TASK PROMPT →
The expected response is the complete listing below, restated exactly, with its pictures omitted.

THE DATA →
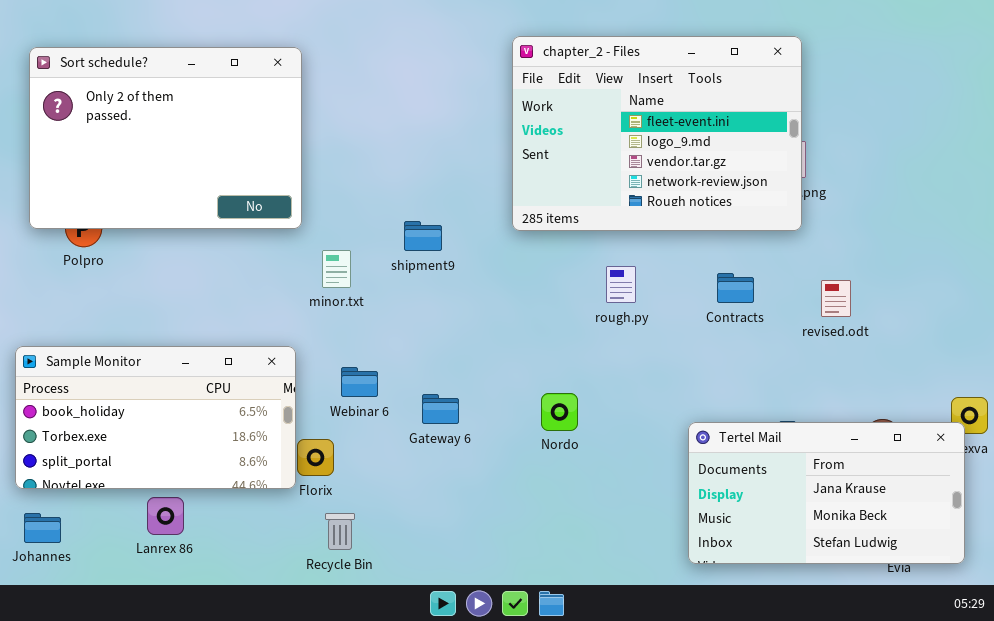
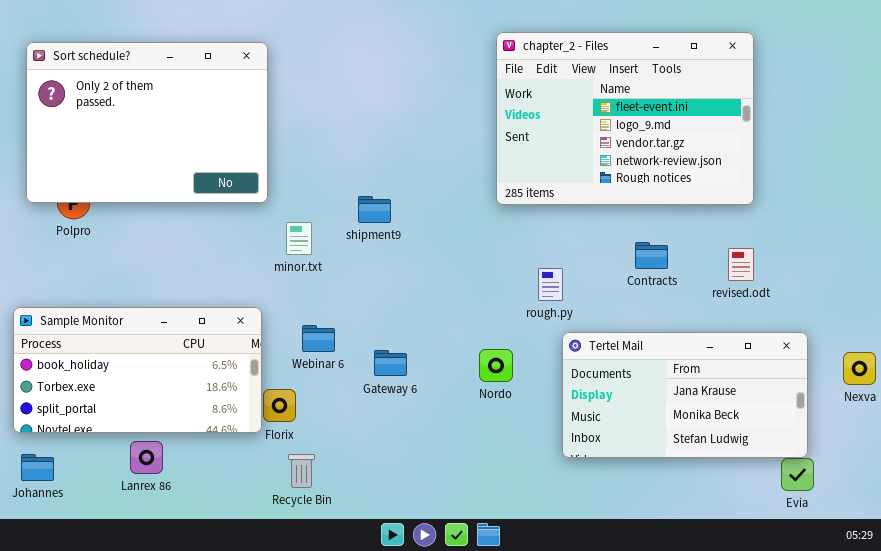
chapter_2 - Files: [512,36,802,231] -> [496,32,754,205], moved
rough.py: [606,266,636,303] -> [538,268,563,301], moved
Tertel Mail: [688,422,965,564] -> [562,332,808,458], moved

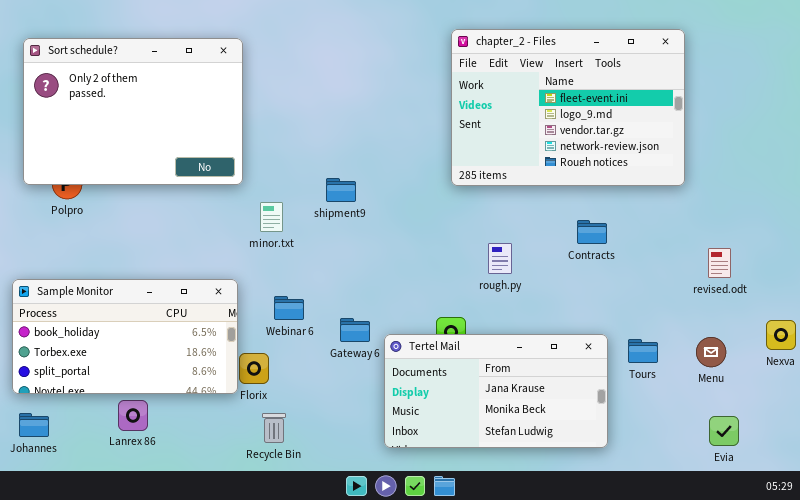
revised.odt: [728,248,754,281] -> [708,248,731,278], moved
Tertel Mail: [562,332,808,458] -> [384,334,608,448], moved

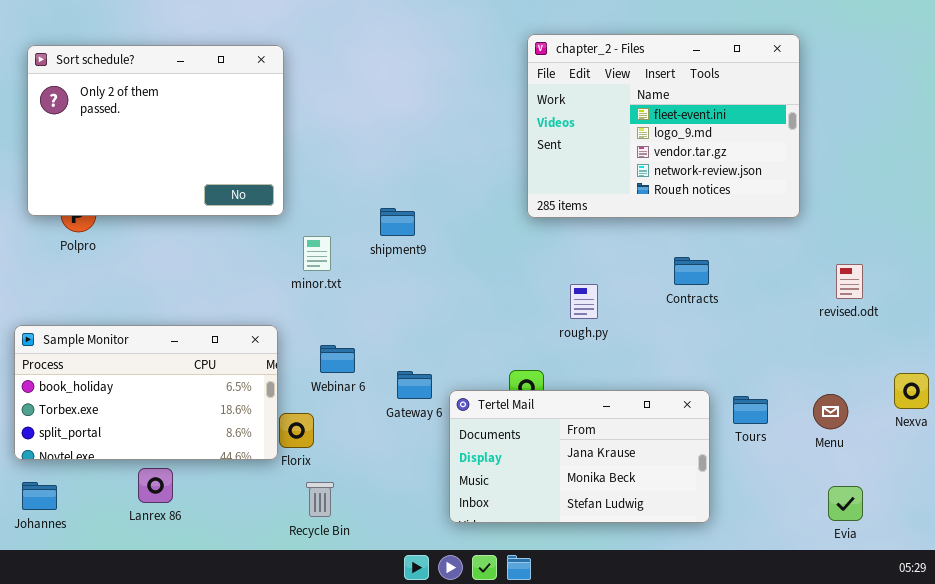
revised.odt: [708,248,731,278] -> [836,264,863,299], moved

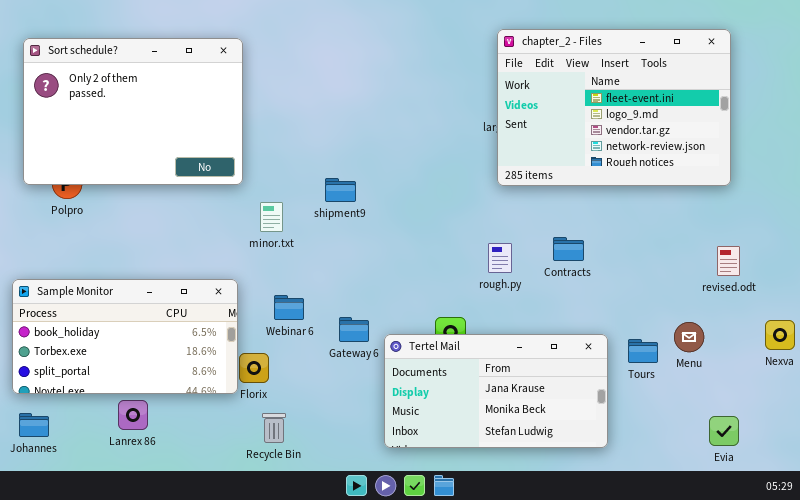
chapter_2 - Files: [527,34,800,218] -> [497,29,731,186], moved
Contracts: [674,257,709,285] -> [553,237,584,261], moved
revised.odt: [836,264,863,299] -> [717,246,740,276], moved
Menu: [813,394,848,429] -> [674,322,704,352], moved

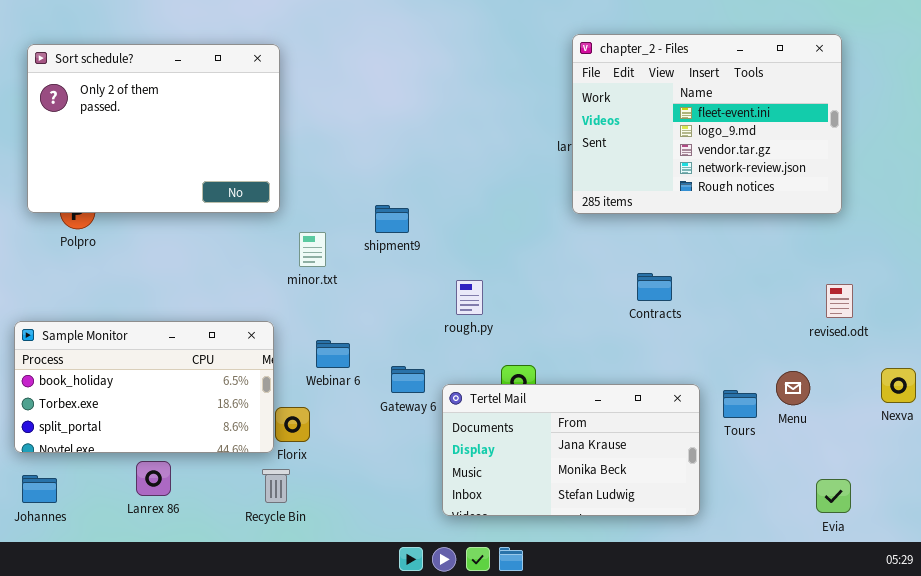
rough.py: [488,243,512,273] -> [456,280,483,315], moved
Recycle Bin: [262,413,286,443] -> [262,469,290,503], moved

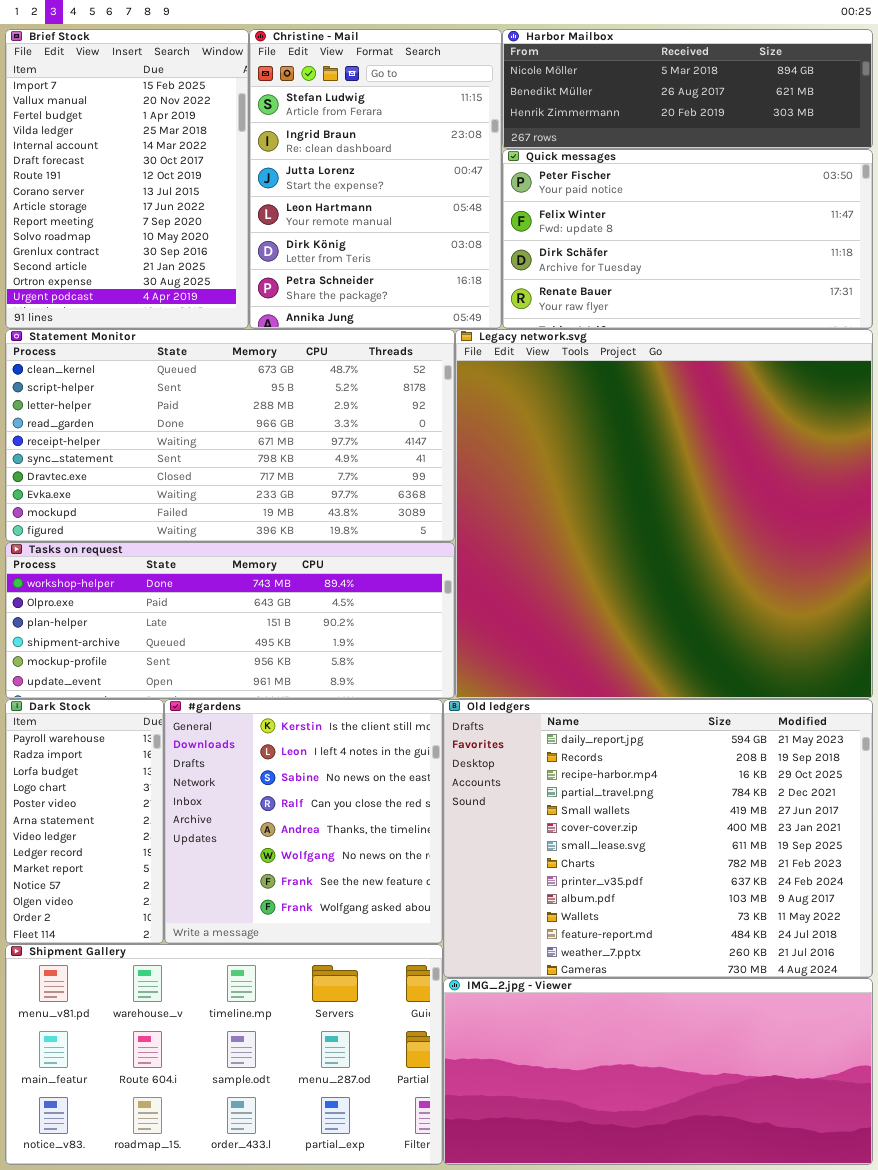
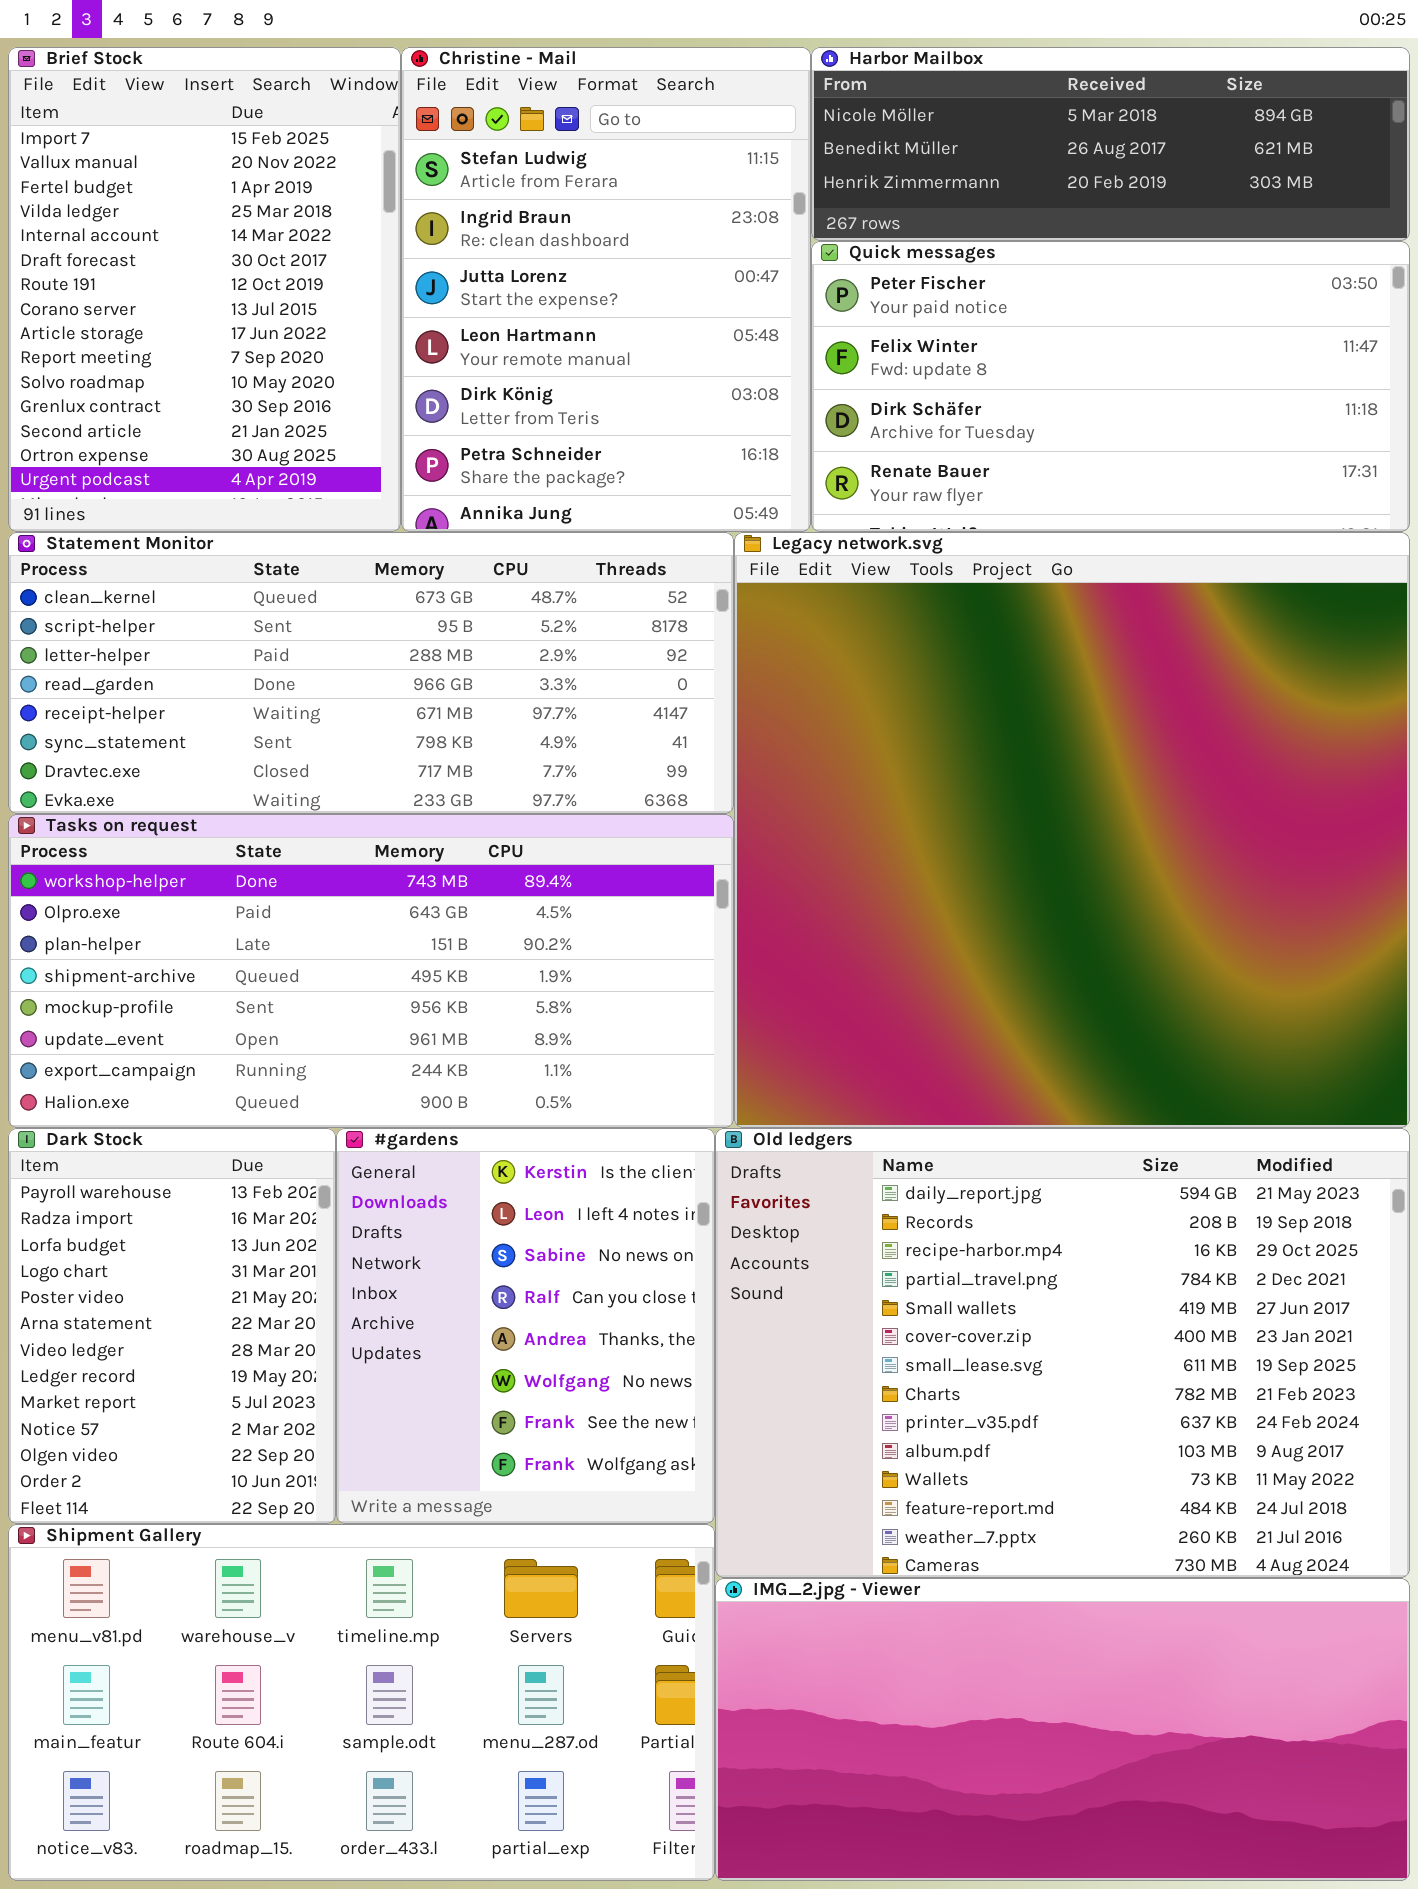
Statement Monitor: [5,329,455,542] -> [8,532,734,814], resized
Tasks on request: [5,542,455,699] -> [8,814,734,1128], resized
Dark Stock: [5,699,164,944] -> [8,1128,336,1524], resized
#gardens: [164,699,443,944] -> [336,1128,715,1524], resized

COMPLETED TASK →
chapter_2 - Files: [512,36,802,231] -> [496,32,754,205], moved
rough.py: [606,266,636,303] -> [538,268,563,301], moved
Tertel Mail: [688,422,965,564] -> [562,332,808,458], moved

revised.odt: [728,248,754,281] -> [708,248,731,278], moved
Tertel Mail: [562,332,808,458] -> [384,334,608,448], moved

revised.odt: [708,248,731,278] -> [836,264,863,299], moved

chapter_2 - Files: [527,34,800,218] -> [497,29,731,186], moved
Contracts: [674,257,709,285] -> [553,237,584,261], moved
revised.odt: [836,264,863,299] -> [717,246,740,276], moved
Menu: [813,394,848,429] -> [674,322,704,352], moved

rough.py: [488,243,512,273] -> [456,280,483,315], moved
Recycle Bin: [262,413,286,443] -> [262,469,290,503], moved

Statement Monitor: [5,329,455,542] -> [8,532,734,814], resized
Tasks on request: [5,542,455,699] -> [8,814,734,1128], resized
Dark Stock: [5,699,164,944] -> [8,1128,336,1524], resized
#gardens: [164,699,443,944] -> [336,1128,715,1524], resized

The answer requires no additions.